What the task requires | Your result will be the set of lines with "cone", copied from the material below.

+++++

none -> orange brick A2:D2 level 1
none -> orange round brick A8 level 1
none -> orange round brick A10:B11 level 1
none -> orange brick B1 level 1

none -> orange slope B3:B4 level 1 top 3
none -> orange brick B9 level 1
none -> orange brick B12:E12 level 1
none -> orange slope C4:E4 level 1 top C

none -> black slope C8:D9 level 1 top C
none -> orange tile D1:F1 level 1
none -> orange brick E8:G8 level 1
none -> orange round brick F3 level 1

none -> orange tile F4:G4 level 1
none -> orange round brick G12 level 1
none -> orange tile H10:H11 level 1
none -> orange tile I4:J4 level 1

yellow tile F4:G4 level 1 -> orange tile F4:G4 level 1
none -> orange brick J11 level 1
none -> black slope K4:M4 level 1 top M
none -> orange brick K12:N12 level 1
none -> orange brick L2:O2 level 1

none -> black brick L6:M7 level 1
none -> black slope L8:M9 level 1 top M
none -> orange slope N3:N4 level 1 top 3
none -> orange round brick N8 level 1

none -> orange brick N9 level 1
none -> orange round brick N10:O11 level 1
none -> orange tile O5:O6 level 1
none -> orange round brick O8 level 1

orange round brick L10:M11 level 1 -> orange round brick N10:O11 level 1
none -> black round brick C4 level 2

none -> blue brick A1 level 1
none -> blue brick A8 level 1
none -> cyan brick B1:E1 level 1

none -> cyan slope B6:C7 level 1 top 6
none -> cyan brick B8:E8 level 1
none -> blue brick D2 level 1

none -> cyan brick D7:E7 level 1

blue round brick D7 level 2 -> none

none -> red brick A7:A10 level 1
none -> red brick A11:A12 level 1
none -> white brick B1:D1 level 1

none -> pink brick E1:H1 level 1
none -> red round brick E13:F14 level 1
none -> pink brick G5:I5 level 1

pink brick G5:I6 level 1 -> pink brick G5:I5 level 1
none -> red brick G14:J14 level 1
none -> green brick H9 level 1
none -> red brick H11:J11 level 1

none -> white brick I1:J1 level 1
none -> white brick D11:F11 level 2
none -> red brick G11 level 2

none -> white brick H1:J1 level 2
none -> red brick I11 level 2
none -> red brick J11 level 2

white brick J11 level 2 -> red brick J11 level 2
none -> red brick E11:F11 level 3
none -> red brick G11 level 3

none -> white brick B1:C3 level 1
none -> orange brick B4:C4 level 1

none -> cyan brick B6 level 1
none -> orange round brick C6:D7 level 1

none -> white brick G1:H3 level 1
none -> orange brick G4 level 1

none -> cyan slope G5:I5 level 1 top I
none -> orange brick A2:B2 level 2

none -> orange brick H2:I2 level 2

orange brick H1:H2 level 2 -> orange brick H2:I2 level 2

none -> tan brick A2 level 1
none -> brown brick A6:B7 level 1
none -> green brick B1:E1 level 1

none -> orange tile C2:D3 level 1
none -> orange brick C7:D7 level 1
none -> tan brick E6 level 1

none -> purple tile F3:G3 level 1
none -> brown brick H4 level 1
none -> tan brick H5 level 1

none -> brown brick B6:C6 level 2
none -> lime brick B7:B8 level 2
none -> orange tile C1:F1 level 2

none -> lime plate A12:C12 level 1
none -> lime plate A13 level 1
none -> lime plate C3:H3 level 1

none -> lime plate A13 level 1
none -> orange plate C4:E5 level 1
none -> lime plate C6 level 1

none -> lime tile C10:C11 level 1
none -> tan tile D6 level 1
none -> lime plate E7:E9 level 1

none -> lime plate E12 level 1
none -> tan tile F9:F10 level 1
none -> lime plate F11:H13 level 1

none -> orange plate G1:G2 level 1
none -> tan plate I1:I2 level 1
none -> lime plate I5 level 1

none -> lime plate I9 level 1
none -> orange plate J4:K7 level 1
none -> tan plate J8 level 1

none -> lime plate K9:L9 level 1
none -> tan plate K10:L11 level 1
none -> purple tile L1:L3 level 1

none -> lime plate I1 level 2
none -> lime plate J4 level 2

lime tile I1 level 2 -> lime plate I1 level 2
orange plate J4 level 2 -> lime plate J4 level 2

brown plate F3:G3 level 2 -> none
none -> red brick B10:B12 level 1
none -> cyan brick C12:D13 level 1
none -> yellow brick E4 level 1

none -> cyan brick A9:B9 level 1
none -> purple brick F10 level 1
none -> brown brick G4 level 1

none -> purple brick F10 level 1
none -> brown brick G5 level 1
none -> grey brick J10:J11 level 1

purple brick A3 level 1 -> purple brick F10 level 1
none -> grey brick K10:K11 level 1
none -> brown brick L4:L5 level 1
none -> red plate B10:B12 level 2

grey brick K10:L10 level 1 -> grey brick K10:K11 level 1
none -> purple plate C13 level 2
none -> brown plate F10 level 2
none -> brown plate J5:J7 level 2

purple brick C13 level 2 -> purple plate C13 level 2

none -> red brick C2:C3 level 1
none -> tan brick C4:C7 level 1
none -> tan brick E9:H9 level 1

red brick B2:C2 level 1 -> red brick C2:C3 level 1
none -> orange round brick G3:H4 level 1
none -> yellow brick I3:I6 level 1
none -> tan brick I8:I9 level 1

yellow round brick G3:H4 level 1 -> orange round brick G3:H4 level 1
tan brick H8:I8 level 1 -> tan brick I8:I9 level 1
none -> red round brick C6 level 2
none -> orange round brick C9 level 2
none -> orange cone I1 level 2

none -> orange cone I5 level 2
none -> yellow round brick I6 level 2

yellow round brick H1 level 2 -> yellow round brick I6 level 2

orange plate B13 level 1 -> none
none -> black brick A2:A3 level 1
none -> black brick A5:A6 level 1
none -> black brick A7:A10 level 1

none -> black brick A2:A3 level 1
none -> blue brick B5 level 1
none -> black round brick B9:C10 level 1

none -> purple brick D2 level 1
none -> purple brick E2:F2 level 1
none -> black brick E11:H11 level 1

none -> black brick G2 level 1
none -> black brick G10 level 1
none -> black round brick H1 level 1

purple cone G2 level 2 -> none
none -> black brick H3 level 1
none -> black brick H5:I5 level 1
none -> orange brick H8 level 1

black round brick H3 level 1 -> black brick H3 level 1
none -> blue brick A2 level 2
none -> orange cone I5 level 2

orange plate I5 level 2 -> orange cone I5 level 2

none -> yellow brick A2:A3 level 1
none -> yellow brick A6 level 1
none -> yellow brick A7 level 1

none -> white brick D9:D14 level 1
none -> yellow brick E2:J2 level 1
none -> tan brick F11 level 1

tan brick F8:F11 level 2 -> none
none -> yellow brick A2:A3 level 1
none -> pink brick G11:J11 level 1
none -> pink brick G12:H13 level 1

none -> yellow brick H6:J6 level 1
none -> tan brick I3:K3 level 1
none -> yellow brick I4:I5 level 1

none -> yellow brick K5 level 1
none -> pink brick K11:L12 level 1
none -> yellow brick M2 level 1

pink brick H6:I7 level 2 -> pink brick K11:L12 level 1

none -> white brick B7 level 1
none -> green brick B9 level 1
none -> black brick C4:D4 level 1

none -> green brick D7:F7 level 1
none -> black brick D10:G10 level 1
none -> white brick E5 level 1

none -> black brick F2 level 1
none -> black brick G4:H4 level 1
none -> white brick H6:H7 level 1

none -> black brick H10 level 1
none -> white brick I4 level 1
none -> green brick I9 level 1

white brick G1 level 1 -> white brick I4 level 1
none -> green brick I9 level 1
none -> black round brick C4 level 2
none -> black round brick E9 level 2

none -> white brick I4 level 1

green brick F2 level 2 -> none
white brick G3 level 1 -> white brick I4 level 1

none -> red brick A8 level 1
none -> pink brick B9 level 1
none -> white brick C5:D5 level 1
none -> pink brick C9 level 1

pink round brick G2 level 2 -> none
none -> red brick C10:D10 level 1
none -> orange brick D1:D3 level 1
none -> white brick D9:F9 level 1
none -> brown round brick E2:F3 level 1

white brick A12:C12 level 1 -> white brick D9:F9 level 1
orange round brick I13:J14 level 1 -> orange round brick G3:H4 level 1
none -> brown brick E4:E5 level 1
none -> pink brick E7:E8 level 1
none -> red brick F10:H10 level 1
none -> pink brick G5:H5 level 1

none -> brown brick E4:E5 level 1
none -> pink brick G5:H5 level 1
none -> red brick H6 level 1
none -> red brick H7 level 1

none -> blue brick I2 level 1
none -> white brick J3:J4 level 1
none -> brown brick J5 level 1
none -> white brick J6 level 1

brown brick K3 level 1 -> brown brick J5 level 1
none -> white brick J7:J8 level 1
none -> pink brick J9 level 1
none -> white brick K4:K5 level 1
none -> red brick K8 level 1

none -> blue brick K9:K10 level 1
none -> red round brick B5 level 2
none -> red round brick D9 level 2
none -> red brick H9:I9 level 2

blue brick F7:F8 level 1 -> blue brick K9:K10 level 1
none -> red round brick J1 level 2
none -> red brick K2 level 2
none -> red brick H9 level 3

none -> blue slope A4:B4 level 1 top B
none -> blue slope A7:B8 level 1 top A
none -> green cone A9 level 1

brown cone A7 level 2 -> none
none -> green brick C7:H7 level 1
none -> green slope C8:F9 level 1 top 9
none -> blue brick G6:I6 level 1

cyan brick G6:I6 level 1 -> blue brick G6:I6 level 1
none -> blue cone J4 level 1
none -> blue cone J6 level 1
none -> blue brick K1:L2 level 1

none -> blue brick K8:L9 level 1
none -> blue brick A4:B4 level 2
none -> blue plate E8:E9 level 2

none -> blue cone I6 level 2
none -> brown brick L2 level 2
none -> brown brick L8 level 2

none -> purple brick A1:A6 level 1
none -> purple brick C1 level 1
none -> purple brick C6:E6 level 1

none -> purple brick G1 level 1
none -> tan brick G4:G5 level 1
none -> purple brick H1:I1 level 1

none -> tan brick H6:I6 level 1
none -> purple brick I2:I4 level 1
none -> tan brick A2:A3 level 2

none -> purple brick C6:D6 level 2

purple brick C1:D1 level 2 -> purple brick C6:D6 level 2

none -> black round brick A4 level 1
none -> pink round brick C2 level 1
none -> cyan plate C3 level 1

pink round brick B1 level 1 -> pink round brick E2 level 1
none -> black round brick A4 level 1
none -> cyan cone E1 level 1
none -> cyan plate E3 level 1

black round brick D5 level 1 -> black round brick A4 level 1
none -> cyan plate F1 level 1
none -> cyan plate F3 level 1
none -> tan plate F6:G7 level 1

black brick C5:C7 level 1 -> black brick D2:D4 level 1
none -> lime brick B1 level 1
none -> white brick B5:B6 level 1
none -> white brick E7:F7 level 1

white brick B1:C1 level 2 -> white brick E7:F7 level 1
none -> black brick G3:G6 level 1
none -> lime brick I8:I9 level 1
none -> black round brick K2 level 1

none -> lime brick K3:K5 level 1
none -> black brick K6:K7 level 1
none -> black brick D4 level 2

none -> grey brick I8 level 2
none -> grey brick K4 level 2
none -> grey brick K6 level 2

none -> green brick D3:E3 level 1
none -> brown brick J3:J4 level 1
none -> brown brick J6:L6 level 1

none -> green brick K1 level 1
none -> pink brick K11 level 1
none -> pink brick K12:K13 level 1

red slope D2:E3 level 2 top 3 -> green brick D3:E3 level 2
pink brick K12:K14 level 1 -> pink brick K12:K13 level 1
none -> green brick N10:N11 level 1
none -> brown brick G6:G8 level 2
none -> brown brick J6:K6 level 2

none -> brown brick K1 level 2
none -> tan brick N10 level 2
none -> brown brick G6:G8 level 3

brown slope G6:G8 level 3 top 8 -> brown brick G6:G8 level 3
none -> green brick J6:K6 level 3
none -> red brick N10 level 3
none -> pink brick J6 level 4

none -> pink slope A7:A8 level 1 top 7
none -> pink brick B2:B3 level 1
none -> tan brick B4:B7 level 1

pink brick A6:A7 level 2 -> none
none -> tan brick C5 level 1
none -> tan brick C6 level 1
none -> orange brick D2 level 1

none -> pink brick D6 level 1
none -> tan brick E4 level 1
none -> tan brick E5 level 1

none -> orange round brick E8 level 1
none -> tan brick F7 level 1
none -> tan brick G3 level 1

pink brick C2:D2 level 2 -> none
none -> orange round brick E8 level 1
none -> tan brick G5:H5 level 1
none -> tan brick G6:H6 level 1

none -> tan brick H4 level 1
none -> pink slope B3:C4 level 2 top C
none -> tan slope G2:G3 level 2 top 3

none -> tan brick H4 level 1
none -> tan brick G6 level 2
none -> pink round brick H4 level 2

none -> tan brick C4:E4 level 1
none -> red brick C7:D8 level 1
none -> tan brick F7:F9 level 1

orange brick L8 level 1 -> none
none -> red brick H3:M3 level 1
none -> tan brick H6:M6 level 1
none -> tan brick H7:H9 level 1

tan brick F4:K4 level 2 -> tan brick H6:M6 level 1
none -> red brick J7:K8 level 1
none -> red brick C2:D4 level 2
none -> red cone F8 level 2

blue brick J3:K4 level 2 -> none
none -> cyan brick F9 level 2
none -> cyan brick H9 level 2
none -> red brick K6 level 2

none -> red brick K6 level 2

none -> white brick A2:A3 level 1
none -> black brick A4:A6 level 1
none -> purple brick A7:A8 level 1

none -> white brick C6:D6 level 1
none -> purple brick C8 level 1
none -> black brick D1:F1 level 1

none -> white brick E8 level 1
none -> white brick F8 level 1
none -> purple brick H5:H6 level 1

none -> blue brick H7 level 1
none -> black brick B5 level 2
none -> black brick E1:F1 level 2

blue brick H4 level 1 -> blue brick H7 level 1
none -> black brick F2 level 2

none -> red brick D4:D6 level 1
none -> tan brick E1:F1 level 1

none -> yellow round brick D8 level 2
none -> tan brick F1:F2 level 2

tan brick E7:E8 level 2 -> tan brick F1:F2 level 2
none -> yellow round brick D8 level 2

+++++

Exercise response |
none -> orange cone I1 level 2
none -> orange cone I5 level 2
purple cone G2 level 2 -> none
none -> orange cone I5 level 2
orange plate I5 level 2 -> orange cone I5 level 2
none -> green cone A9 level 1
brown cone A7 level 2 -> none
none -> blue cone J4 level 1
none -> blue cone J6 level 1
none -> blue cone I6 level 2
none -> cyan cone E1 level 1
none -> red cone F8 level 2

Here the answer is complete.